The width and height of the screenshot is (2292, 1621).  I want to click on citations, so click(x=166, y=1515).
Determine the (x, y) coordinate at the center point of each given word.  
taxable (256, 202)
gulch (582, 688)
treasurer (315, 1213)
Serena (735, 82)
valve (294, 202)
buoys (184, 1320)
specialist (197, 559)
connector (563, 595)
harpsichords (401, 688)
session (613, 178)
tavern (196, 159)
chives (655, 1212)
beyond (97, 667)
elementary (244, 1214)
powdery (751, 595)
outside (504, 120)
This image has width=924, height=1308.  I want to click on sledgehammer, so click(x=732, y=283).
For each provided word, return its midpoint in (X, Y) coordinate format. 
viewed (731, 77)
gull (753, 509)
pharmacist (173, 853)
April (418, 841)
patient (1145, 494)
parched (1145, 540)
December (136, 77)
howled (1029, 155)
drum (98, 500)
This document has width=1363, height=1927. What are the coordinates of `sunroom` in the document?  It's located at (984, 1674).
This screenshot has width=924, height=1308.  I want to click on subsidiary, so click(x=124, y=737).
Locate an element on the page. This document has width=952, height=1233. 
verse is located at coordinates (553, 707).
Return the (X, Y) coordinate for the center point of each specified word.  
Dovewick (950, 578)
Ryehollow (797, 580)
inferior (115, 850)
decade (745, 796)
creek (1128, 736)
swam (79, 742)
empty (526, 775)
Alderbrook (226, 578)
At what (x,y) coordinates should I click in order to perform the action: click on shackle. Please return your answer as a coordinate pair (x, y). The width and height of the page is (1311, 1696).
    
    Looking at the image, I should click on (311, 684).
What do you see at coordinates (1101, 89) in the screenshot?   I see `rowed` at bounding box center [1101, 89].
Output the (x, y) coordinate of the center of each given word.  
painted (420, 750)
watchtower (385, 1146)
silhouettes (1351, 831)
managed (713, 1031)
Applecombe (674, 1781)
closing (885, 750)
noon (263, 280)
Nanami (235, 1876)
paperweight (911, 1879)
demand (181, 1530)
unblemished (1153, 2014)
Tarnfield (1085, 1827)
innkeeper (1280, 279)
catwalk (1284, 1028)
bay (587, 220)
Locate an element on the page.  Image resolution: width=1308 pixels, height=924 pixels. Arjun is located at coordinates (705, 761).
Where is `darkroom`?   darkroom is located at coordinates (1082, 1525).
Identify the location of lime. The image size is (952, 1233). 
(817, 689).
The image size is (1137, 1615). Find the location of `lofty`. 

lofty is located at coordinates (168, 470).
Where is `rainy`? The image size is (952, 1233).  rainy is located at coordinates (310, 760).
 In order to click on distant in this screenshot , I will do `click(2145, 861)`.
——
Count the lines in the material above that contain the string "size", with case counting. Give only the number.

3